## Try it
Every record must be transcribed in its entirety, apart from the images, which are to be omitted.

Supplied data below:

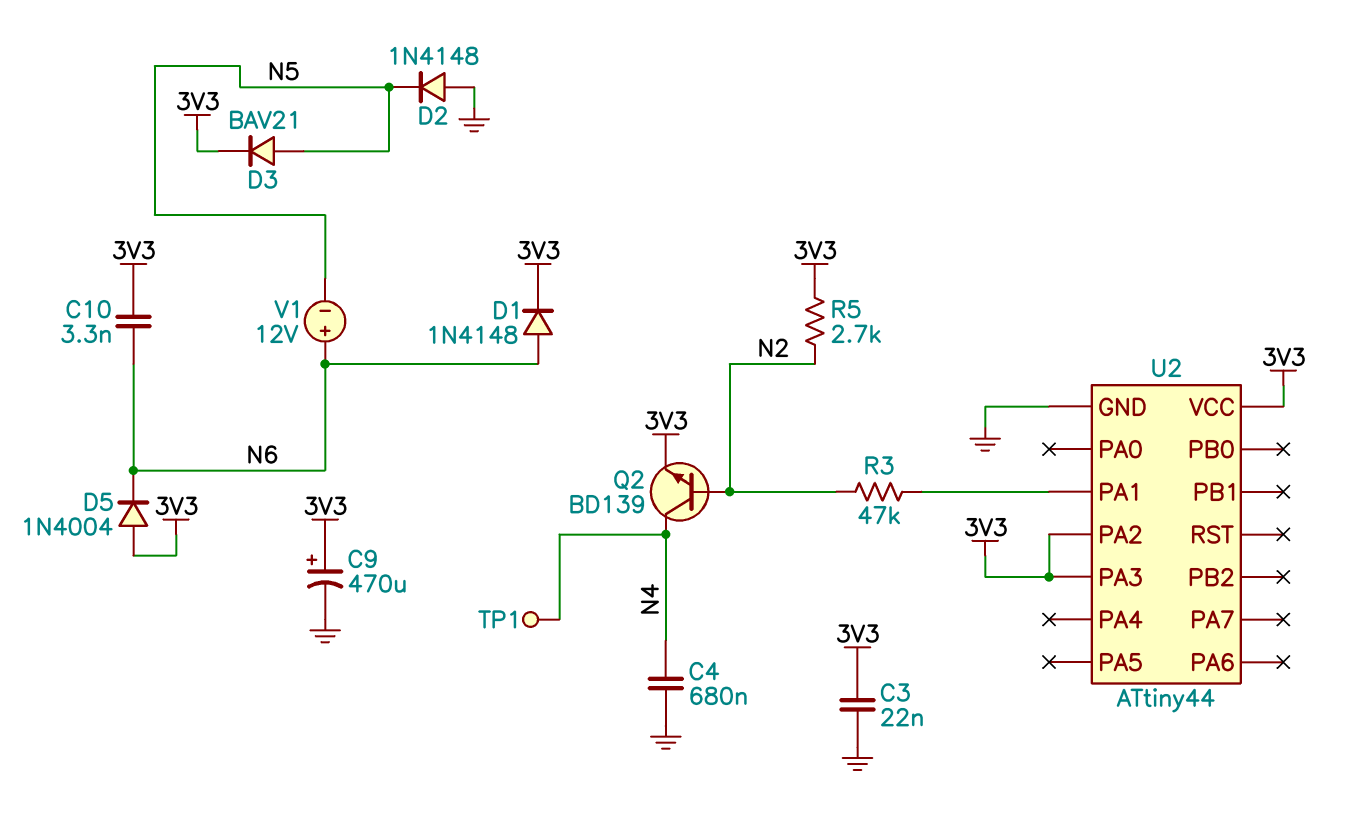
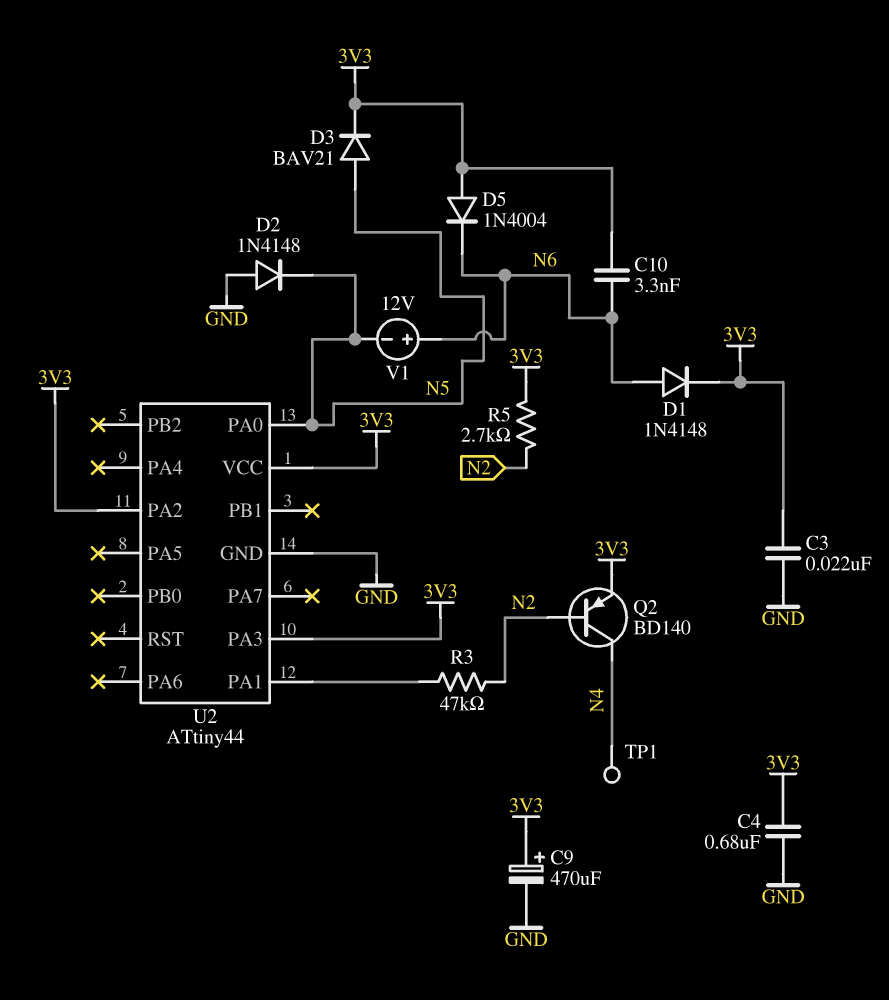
C4: 680nF (GND, N4) -> 680nF (3V3, GND)
Q2: NPN BD139 (B N2, C N4, E 3V3) -> PNP BD140 (B N2, C N4, E 3V3)
U2 pin PA0: none -> N5

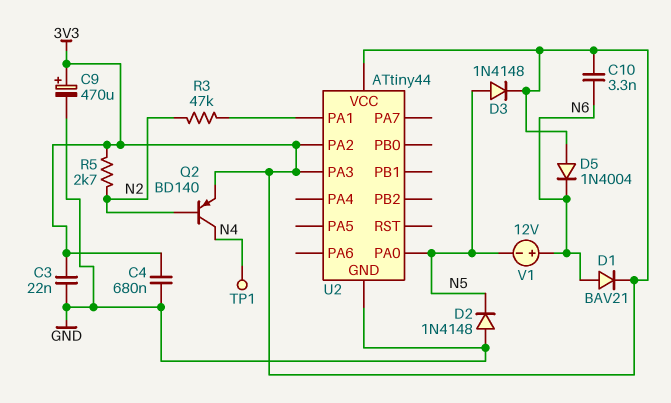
D1: diode 1N4148 (A N6, K 3V3) -> diode BAV21 (A N6, K 3V3)
D3: diode BAV21 (A N5, K 3V3) -> diode 1N4148 (A N5, K 3V3)

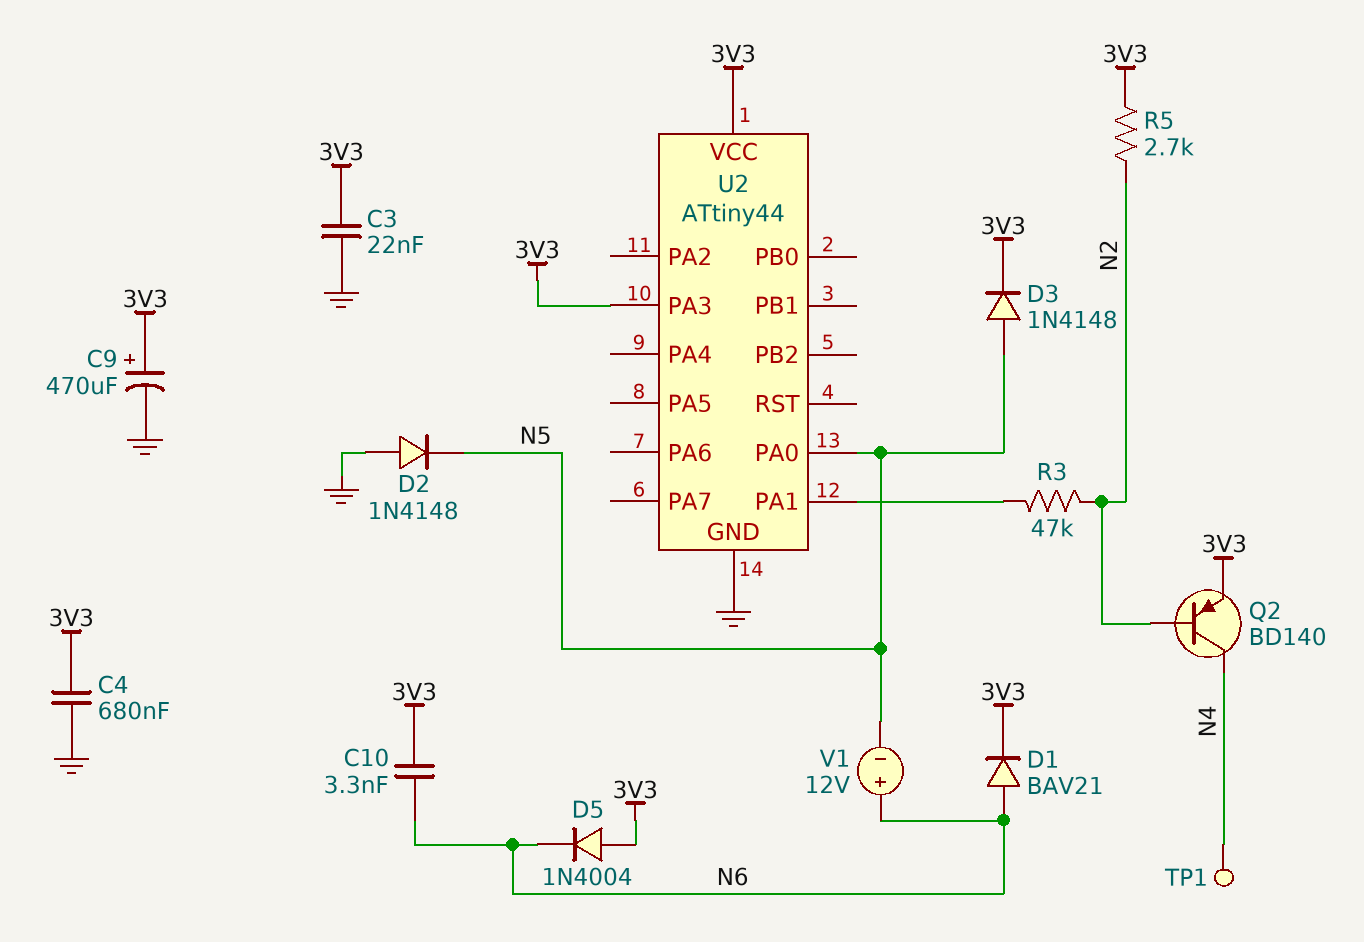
U2 pin PA2: 3V3 -> none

End of Supplied data.

## Answer section
C4: 680nF (GND, N4) -> 680nF (3V3, GND)
Q2: NPN BD139 (B N2, C N4, E 3V3) -> PNP BD140 (B N2, C N4, E 3V3)
U2 pin PA0: none -> N5

D1: diode 1N4148 (A N6, K 3V3) -> diode BAV21 (A N6, K 3V3)
D3: diode BAV21 (A N5, K 3V3) -> diode 1N4148 (A N5, K 3V3)

U2 pin PA2: 3V3 -> none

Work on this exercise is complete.